- Information shown
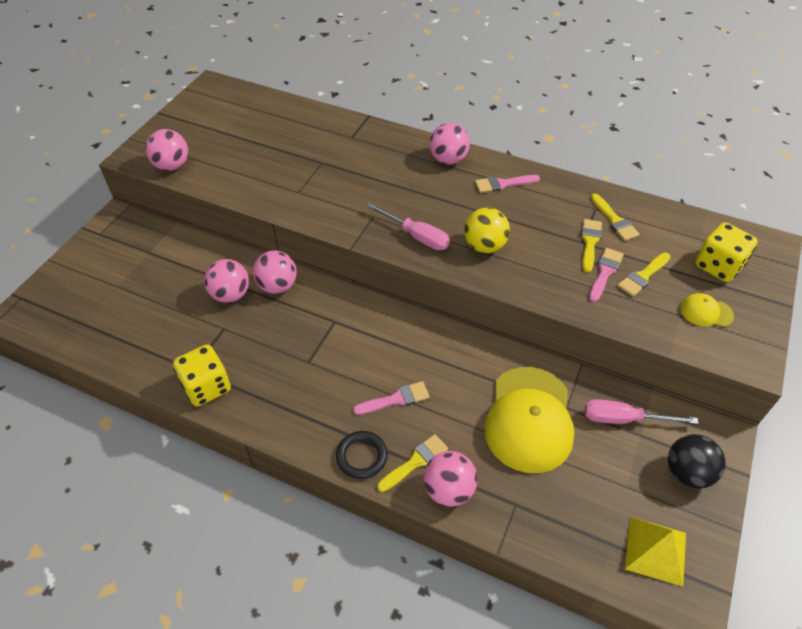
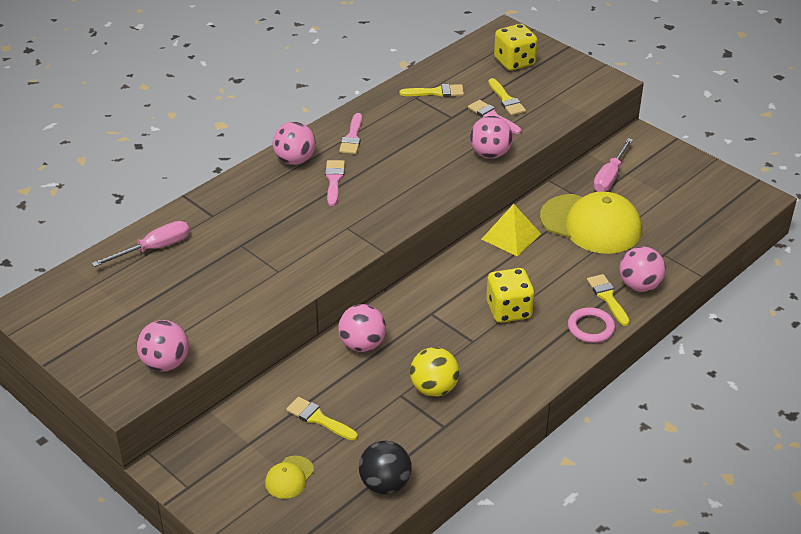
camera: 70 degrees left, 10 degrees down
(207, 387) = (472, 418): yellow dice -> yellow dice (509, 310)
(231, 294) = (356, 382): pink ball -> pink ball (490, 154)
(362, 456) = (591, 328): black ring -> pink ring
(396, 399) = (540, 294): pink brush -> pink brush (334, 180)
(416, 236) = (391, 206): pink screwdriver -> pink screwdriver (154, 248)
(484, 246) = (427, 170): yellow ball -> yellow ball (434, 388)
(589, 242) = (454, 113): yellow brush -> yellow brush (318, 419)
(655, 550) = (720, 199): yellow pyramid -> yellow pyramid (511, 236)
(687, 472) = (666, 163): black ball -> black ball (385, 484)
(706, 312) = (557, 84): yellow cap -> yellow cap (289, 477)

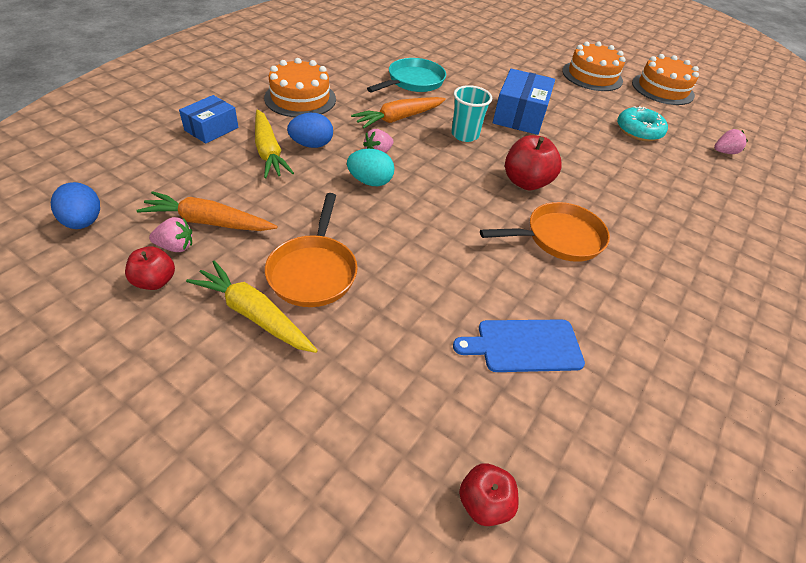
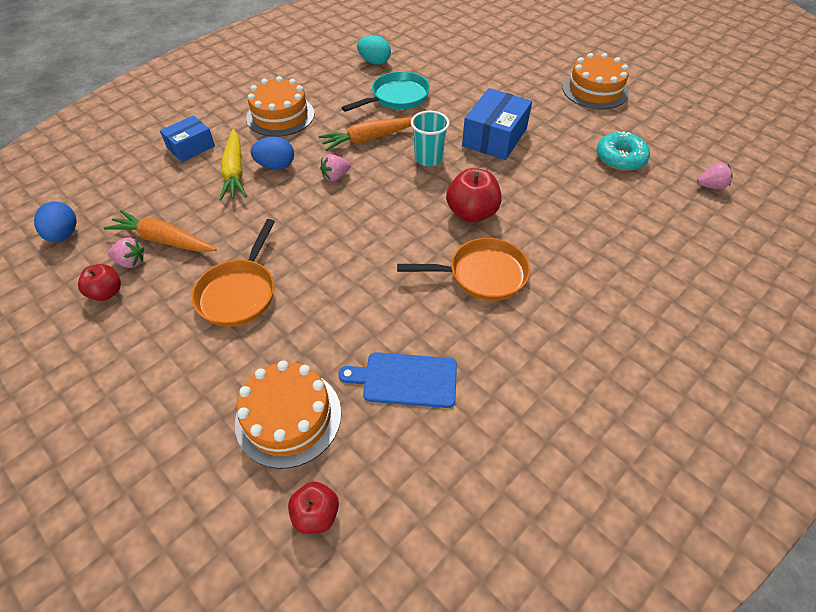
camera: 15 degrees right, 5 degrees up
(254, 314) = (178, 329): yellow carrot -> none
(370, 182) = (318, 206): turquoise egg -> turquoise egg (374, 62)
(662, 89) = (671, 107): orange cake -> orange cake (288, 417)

- Problem statement
Starting at the line containing "(416, 236) = (391, 206): pink" and stopping at the line containing "(254, 314) = (178, 329): yellow", output each line exactly as it appears above. Leave out the pictures.

- Problem solution
(416, 236) = (391, 206): pink screwdriver -> pink screwdriver (154, 248)
(484, 246) = (427, 170): yellow ball -> yellow ball (434, 388)
(589, 242) = (454, 113): yellow brush -> yellow brush (318, 419)
(655, 550) = (720, 199): yellow pyramid -> yellow pyramid (511, 236)
(687, 472) = (666, 163): black ball -> black ball (385, 484)
(706, 312) = (557, 84): yellow cap -> yellow cap (289, 477)

camera: 15 degrees right, 5 degrees up
(254, 314) = (178, 329): yellow carrot -> none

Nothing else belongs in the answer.